Scan the entries for the word "hammer". Every line that has it should be copied.

___ Given data

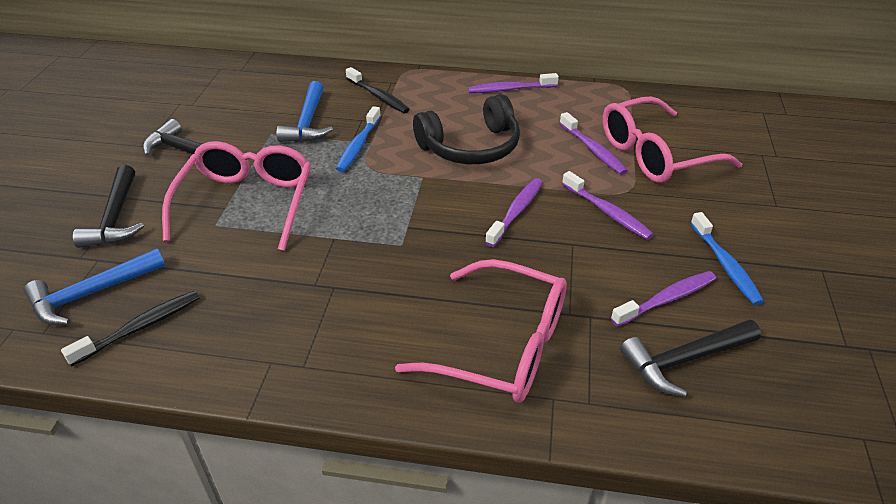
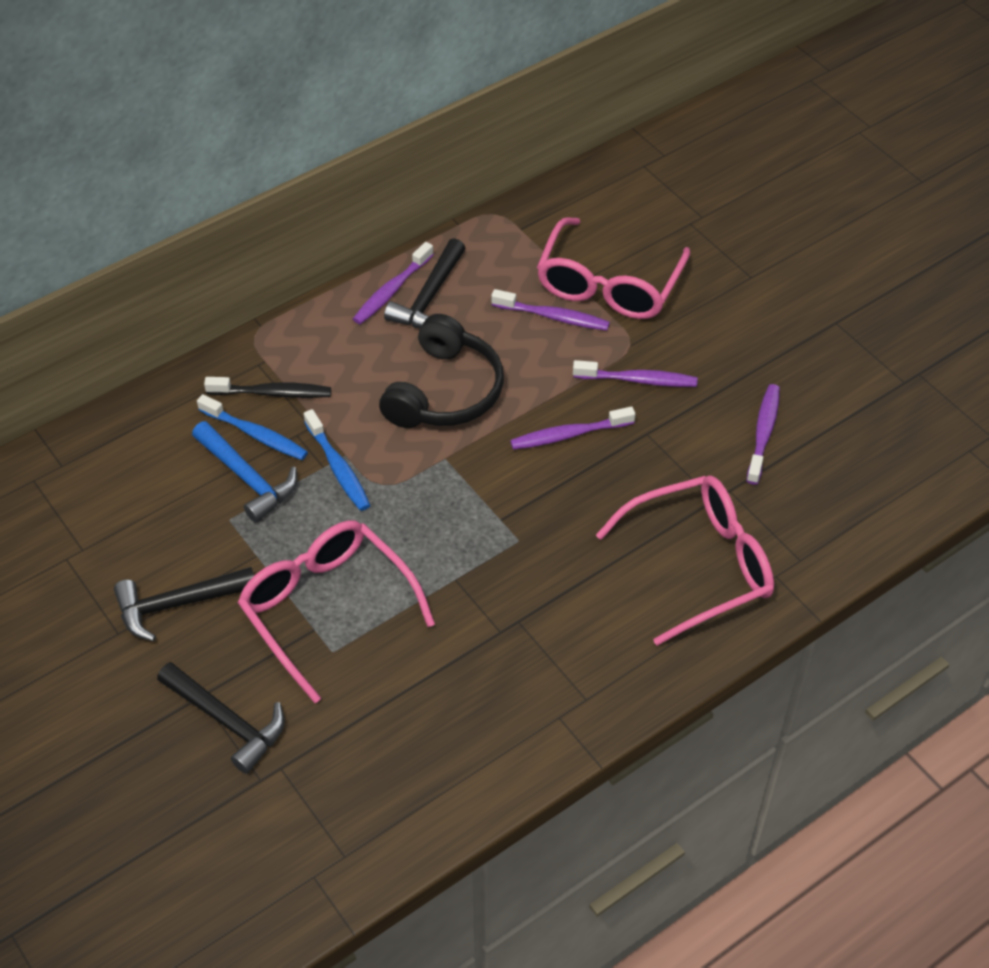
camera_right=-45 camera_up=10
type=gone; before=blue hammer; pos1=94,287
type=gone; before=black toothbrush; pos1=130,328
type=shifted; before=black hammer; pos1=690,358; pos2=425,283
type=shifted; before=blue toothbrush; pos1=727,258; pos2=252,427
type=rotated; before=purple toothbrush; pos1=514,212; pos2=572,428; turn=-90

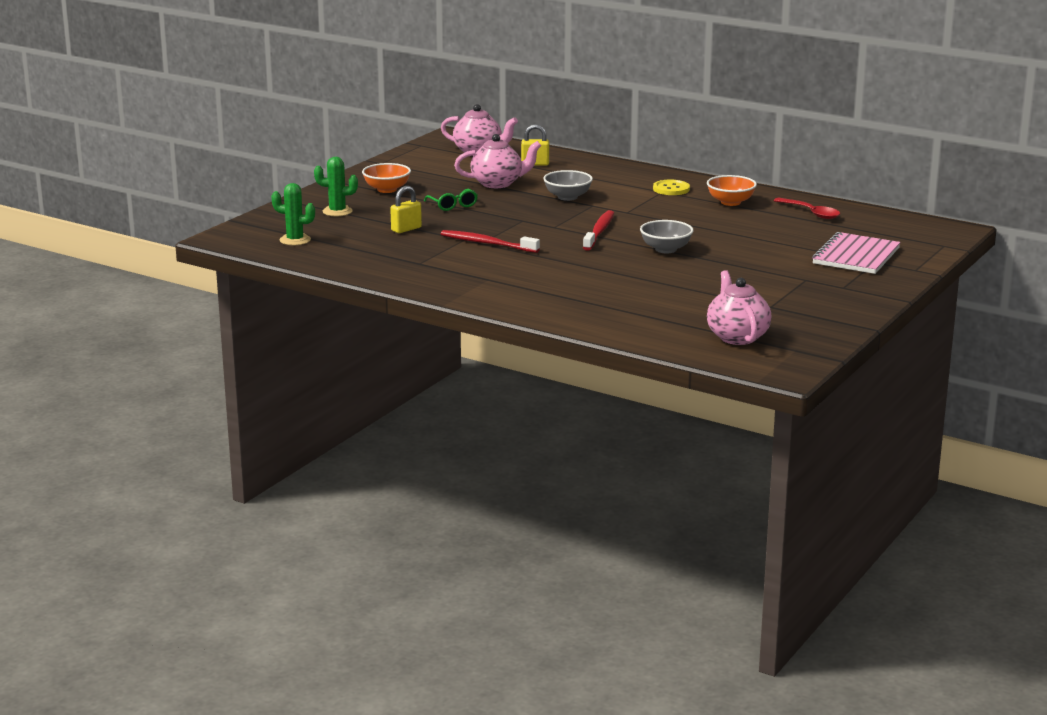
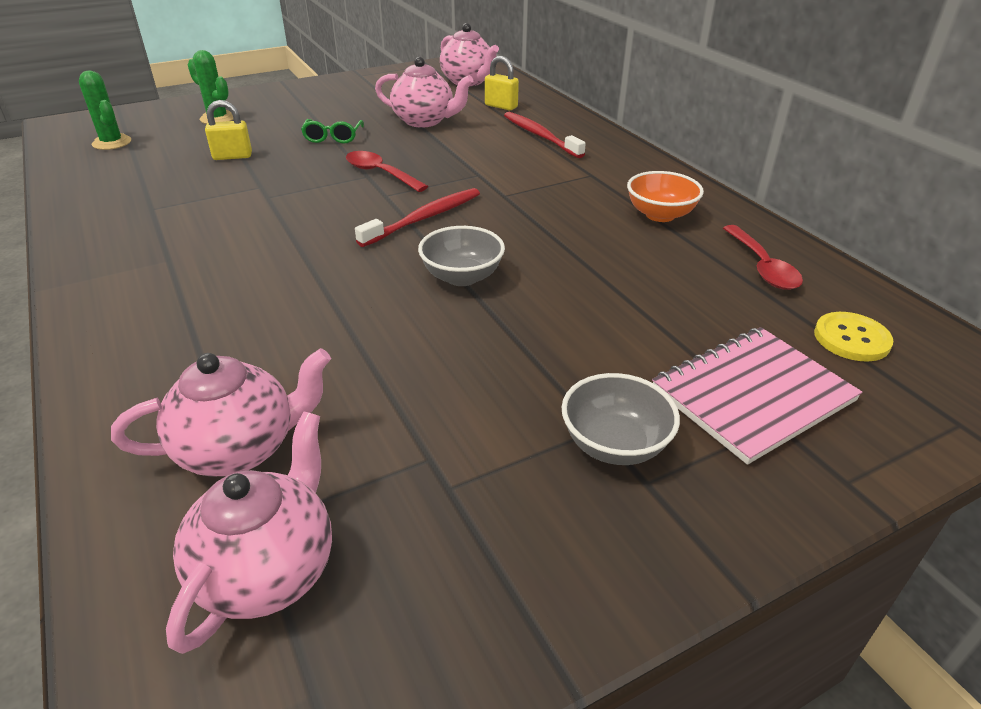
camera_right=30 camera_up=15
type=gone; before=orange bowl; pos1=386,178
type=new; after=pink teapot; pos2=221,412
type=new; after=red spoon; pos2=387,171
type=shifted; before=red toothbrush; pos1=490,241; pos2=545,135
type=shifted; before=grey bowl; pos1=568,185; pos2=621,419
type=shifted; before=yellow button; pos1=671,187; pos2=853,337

______
___ Given data

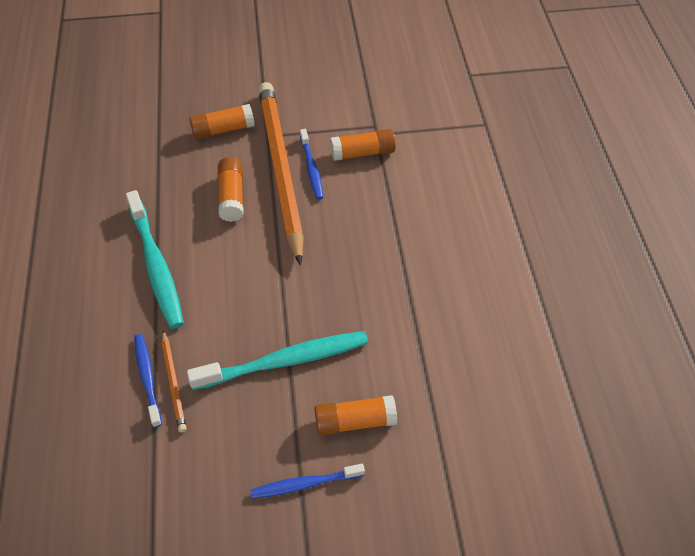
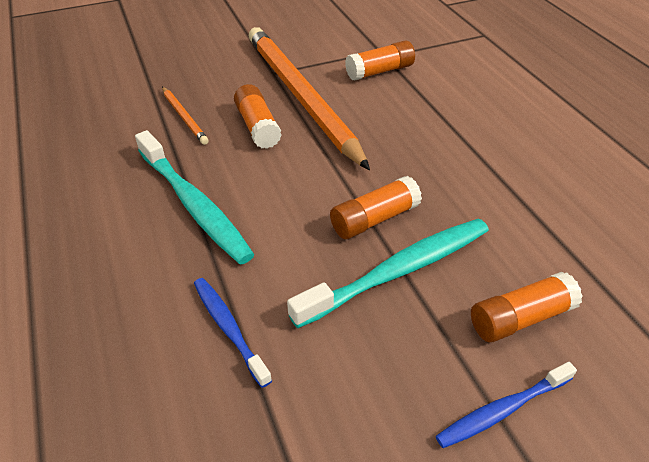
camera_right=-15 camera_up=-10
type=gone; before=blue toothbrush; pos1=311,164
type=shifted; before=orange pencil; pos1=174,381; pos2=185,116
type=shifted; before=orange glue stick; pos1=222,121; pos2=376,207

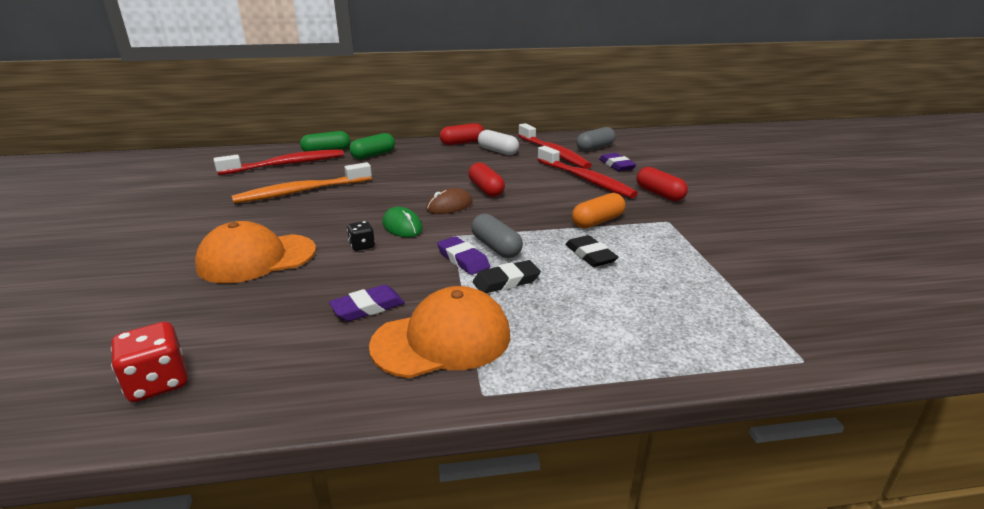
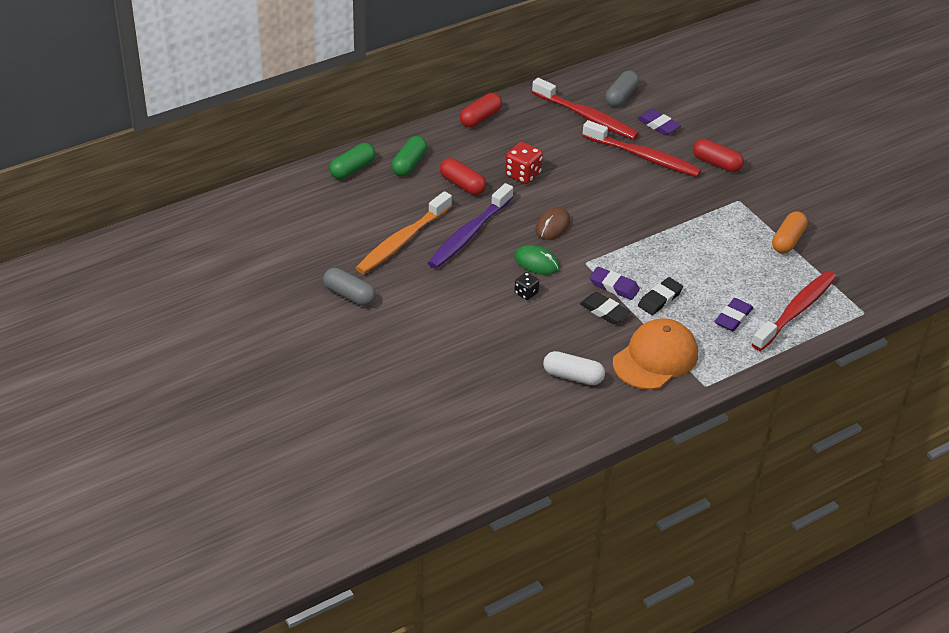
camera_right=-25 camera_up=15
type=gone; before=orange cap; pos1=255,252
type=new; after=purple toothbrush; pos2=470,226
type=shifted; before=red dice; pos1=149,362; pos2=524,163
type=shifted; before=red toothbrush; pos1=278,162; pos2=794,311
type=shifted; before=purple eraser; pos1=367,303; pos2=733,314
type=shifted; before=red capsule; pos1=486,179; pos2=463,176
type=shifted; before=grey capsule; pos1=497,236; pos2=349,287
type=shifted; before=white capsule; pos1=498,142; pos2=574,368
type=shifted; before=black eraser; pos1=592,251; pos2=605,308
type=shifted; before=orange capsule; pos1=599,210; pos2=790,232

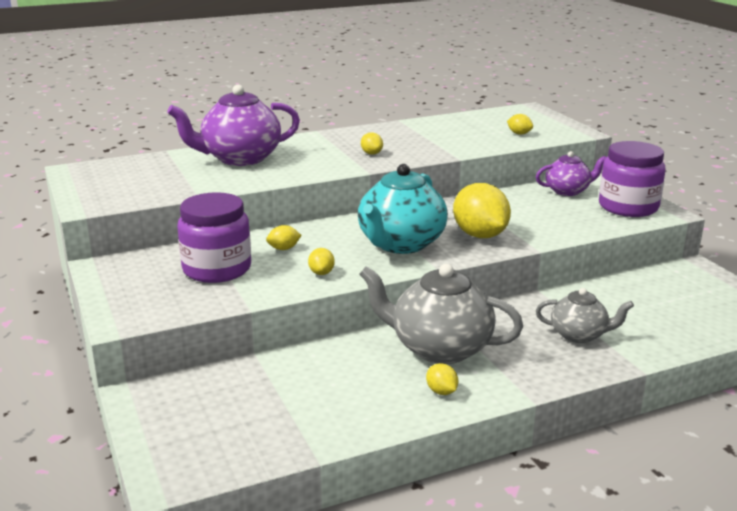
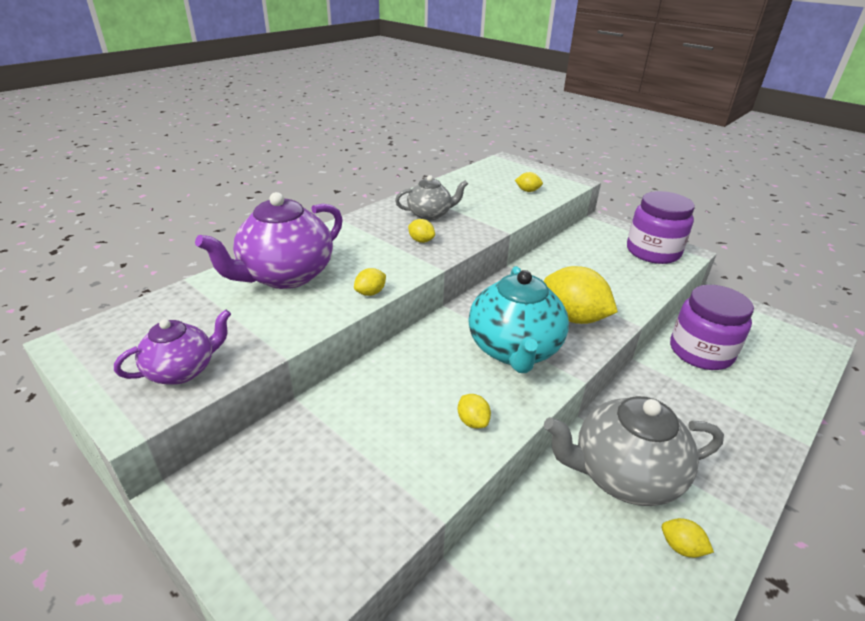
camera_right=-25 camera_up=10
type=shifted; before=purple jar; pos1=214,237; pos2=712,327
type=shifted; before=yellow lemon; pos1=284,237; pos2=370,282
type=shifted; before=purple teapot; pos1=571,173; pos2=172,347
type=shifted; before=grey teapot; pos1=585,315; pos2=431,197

______
___ Given data

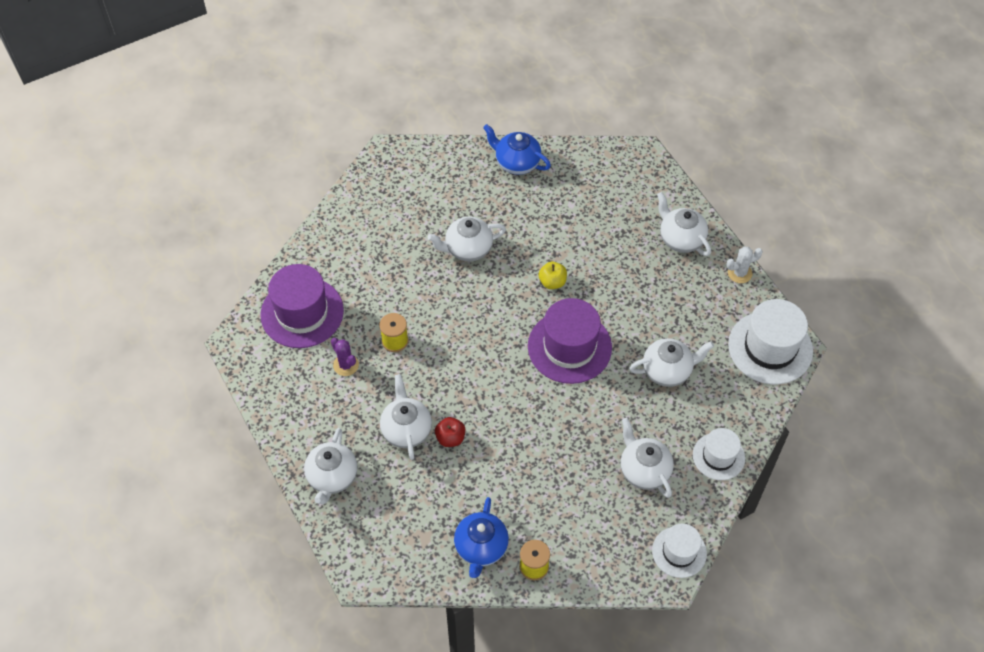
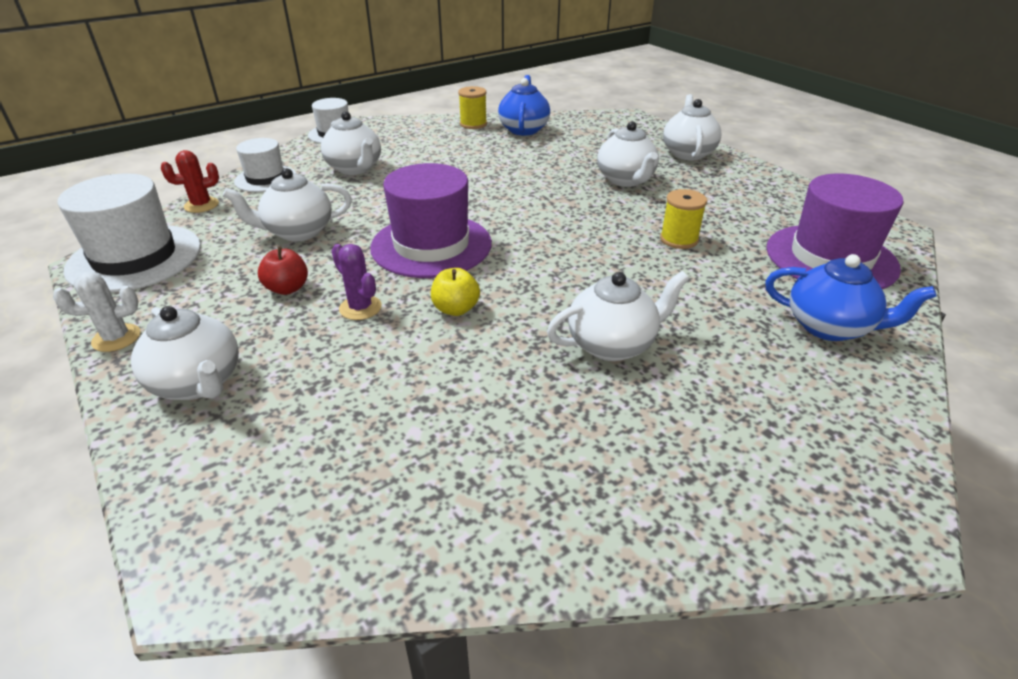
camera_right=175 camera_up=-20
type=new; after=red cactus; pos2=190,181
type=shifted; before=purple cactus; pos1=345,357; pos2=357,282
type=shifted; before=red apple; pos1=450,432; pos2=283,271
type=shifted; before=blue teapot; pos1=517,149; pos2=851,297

______

_Response below_
type=gone; before=blue hammer; pos1=94,287
type=shifted; before=black hammer; pos1=690,358; pos2=425,283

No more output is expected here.